-- Provided material follows --

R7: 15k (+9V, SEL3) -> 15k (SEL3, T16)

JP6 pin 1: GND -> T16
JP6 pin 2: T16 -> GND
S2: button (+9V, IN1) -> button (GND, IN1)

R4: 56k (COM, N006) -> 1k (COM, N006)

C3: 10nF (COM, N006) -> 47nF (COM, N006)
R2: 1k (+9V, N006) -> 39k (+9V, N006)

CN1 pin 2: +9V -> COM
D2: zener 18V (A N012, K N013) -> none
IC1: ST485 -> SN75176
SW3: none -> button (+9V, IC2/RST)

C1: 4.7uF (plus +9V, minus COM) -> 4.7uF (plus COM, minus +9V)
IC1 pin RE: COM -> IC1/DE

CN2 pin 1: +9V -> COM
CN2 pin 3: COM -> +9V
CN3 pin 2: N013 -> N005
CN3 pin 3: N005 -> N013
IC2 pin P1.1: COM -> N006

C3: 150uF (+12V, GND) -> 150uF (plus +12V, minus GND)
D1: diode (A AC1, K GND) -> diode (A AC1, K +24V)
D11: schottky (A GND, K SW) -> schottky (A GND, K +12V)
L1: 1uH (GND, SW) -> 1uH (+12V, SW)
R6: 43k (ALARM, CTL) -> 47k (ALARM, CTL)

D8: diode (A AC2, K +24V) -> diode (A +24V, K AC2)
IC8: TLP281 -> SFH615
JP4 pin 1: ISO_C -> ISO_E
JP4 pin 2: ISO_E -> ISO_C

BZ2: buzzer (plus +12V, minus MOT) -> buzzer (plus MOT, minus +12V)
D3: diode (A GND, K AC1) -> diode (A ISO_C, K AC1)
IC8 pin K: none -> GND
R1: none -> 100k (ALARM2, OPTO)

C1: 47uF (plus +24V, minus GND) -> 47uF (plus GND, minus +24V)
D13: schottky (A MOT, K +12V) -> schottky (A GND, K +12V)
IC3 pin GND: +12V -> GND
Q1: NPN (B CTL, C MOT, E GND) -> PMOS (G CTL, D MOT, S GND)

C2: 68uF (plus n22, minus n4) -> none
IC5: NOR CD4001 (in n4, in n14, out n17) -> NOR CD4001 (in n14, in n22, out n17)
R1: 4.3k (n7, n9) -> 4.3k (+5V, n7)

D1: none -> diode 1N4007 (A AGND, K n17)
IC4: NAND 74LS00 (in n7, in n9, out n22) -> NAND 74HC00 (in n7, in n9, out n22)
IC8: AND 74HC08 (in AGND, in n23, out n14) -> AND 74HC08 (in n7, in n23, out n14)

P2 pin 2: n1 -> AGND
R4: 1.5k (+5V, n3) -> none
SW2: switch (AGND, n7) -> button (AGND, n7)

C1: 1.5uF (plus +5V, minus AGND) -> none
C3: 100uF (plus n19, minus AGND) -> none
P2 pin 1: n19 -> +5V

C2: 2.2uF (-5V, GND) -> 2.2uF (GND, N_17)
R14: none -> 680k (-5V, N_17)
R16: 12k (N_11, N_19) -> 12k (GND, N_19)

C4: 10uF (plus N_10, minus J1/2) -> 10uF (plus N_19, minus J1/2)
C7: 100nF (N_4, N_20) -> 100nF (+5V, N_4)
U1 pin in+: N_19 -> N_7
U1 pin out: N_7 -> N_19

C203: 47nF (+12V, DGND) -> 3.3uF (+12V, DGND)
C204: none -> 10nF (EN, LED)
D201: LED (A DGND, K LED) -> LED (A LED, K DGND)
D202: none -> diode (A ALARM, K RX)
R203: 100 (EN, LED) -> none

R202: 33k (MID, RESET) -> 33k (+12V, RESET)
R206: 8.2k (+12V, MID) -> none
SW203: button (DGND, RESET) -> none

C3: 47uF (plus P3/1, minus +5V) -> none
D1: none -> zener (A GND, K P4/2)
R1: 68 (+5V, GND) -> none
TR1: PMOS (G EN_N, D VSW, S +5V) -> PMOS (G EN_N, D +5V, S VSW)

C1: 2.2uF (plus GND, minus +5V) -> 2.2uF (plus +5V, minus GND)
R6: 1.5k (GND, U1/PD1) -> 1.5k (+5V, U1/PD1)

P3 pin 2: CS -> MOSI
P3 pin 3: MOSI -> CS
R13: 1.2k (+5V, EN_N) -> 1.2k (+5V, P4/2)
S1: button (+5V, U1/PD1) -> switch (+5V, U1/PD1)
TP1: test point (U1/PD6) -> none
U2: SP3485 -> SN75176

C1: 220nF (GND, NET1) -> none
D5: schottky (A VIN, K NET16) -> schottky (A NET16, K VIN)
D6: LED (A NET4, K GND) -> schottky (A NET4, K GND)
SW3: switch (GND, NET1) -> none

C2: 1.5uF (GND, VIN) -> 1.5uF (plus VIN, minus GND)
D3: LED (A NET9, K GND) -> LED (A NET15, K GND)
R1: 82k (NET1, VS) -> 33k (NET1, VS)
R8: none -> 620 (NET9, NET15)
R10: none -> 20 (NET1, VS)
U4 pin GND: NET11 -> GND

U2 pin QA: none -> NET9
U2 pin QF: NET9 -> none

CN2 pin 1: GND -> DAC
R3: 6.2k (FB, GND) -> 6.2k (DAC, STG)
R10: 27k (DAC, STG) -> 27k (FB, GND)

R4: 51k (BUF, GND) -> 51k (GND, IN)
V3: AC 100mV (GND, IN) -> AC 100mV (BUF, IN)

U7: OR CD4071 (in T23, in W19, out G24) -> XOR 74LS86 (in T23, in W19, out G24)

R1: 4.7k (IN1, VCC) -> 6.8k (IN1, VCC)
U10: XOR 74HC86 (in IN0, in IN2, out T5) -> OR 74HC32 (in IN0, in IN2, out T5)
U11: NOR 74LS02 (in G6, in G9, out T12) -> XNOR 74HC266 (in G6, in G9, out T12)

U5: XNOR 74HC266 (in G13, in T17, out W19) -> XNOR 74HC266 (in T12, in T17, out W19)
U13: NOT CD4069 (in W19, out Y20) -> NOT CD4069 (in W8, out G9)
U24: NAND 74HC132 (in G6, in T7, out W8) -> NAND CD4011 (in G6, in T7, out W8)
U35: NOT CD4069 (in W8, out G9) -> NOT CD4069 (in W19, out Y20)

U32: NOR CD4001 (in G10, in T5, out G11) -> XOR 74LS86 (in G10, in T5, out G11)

-- Provided material concluded --

§ Aim of the task: Return all the lines shown above, precisely as they stand.

§ Output below:
R7: 15k (+9V, SEL3) -> 15k (SEL3, T16)

JP6 pin 1: GND -> T16
JP6 pin 2: T16 -> GND
S2: button (+9V, IN1) -> button (GND, IN1)

R4: 56k (COM, N006) -> 1k (COM, N006)

C3: 10nF (COM, N006) -> 47nF (COM, N006)
R2: 1k (+9V, N006) -> 39k (+9V, N006)

CN1 pin 2: +9V -> COM
D2: zener 18V (A N012, K N013) -> none
IC1: ST485 -> SN75176
SW3: none -> button (+9V, IC2/RST)

C1: 4.7uF (plus +9V, minus COM) -> 4.7uF (plus COM, minus +9V)
IC1 pin RE: COM -> IC1/DE

CN2 pin 1: +9V -> COM
CN2 pin 3: COM -> +9V
CN3 pin 2: N013 -> N005
CN3 pin 3: N005 -> N013
IC2 pin P1.1: COM -> N006

C3: 150uF (+12V, GND) -> 150uF (plus +12V, minus GND)
D1: diode (A AC1, K GND) -> diode (A AC1, K +24V)
D11: schottky (A GND, K SW) -> schottky (A GND, K +12V)
L1: 1uH (GND, SW) -> 1uH (+12V, SW)
R6: 43k (ALARM, CTL) -> 47k (ALARM, CTL)

D8: diode (A AC2, K +24V) -> diode (A +24V, K AC2)
IC8: TLP281 -> SFH615
JP4 pin 1: ISO_C -> ISO_E
JP4 pin 2: ISO_E -> ISO_C

BZ2: buzzer (plus +12V, minus MOT) -> buzzer (plus MOT, minus +12V)
D3: diode (A GND, K AC1) -> diode (A ISO_C, K AC1)
IC8 pin K: none -> GND
R1: none -> 100k (ALARM2, OPTO)

C1: 47uF (plus +24V, minus GND) -> 47uF (plus GND, minus +24V)
D13: schottky (A MOT, K +12V) -> schottky (A GND, K +12V)
IC3 pin GND: +12V -> GND
Q1: NPN (B CTL, C MOT, E GND) -> PMOS (G CTL, D MOT, S GND)

C2: 68uF (plus n22, minus n4) -> none
IC5: NOR CD4001 (in n4, in n14, out n17) -> NOR CD4001 (in n14, in n22, out n17)
R1: 4.3k (n7, n9) -> 4.3k (+5V, n7)

D1: none -> diode 1N4007 (A AGND, K n17)
IC4: NAND 74LS00 (in n7, in n9, out n22) -> NAND 74HC00 (in n7, in n9, out n22)
IC8: AND 74HC08 (in AGND, in n23, out n14) -> AND 74HC08 (in n7, in n23, out n14)

P2 pin 2: n1 -> AGND
R4: 1.5k (+5V, n3) -> none
SW2: switch (AGND, n7) -> button (AGND, n7)

C1: 1.5uF (plus +5V, minus AGND) -> none
C3: 100uF (plus n19, minus AGND) -> none
P2 pin 1: n19 -> +5V

C2: 2.2uF (-5V, GND) -> 2.2uF (GND, N_17)
R14: none -> 680k (-5V, N_17)
R16: 12k (N_11, N_19) -> 12k (GND, N_19)

C4: 10uF (plus N_10, minus J1/2) -> 10uF (plus N_19, minus J1/2)
C7: 100nF (N_4, N_20) -> 100nF (+5V, N_4)
U1 pin in+: N_19 -> N_7
U1 pin out: N_7 -> N_19

C203: 47nF (+12V, DGND) -> 3.3uF (+12V, DGND)
C204: none -> 10nF (EN, LED)
D201: LED (A DGND, K LED) -> LED (A LED, K DGND)
D202: none -> diode (A ALARM, K RX)
R203: 100 (EN, LED) -> none

R202: 33k (MID, RESET) -> 33k (+12V, RESET)
R206: 8.2k (+12V, MID) -> none
SW203: button (DGND, RESET) -> none

C3: 47uF (plus P3/1, minus +5V) -> none
D1: none -> zener (A GND, K P4/2)
R1: 68 (+5V, GND) -> none
TR1: PMOS (G EN_N, D VSW, S +5V) -> PMOS (G EN_N, D +5V, S VSW)

C1: 2.2uF (plus GND, minus +5V) -> 2.2uF (plus +5V, minus GND)
R6: 1.5k (GND, U1/PD1) -> 1.5k (+5V, U1/PD1)

P3 pin 2: CS -> MOSI
P3 pin 3: MOSI -> CS
R13: 1.2k (+5V, EN_N) -> 1.2k (+5V, P4/2)
S1: button (+5V, U1/PD1) -> switch (+5V, U1/PD1)
TP1: test point (U1/PD6) -> none
U2: SP3485 -> SN75176

C1: 220nF (GND, NET1) -> none
D5: schottky (A VIN, K NET16) -> schottky (A NET16, K VIN)
D6: LED (A NET4, K GND) -> schottky (A NET4, K GND)
SW3: switch (GND, NET1) -> none

C2: 1.5uF (GND, VIN) -> 1.5uF (plus VIN, minus GND)
D3: LED (A NET9, K GND) -> LED (A NET15, K GND)
R1: 82k (NET1, VS) -> 33k (NET1, VS)
R8: none -> 620 (NET9, NET15)
R10: none -> 20 (NET1, VS)
U4 pin GND: NET11 -> GND

U2 pin QA: none -> NET9
U2 pin QF: NET9 -> none

CN2 pin 1: GND -> DAC
R3: 6.2k (FB, GND) -> 6.2k (DAC, STG)
R10: 27k (DAC, STG) -> 27k (FB, GND)

R4: 51k (BUF, GND) -> 51k (GND, IN)
V3: AC 100mV (GND, IN) -> AC 100mV (BUF, IN)

U7: OR CD4071 (in T23, in W19, out G24) -> XOR 74LS86 (in T23, in W19, out G24)

R1: 4.7k (IN1, VCC) -> 6.8k (IN1, VCC)
U10: XOR 74HC86 (in IN0, in IN2, out T5) -> OR 74HC32 (in IN0, in IN2, out T5)
U11: NOR 74LS02 (in G6, in G9, out T12) -> XNOR 74HC266 (in G6, in G9, out T12)

U5: XNOR 74HC266 (in G13, in T17, out W19) -> XNOR 74HC266 (in T12, in T17, out W19)
U13: NOT CD4069 (in W19, out Y20) -> NOT CD4069 (in W8, out G9)
U24: NAND 74HC132 (in G6, in T7, out W8) -> NAND CD4011 (in G6, in T7, out W8)
U35: NOT CD4069 (in W8, out G9) -> NOT CD4069 (in W19, out Y20)

U32: NOR CD4001 (in G10, in T5, out G11) -> XOR 74LS86 (in G10, in T5, out G11)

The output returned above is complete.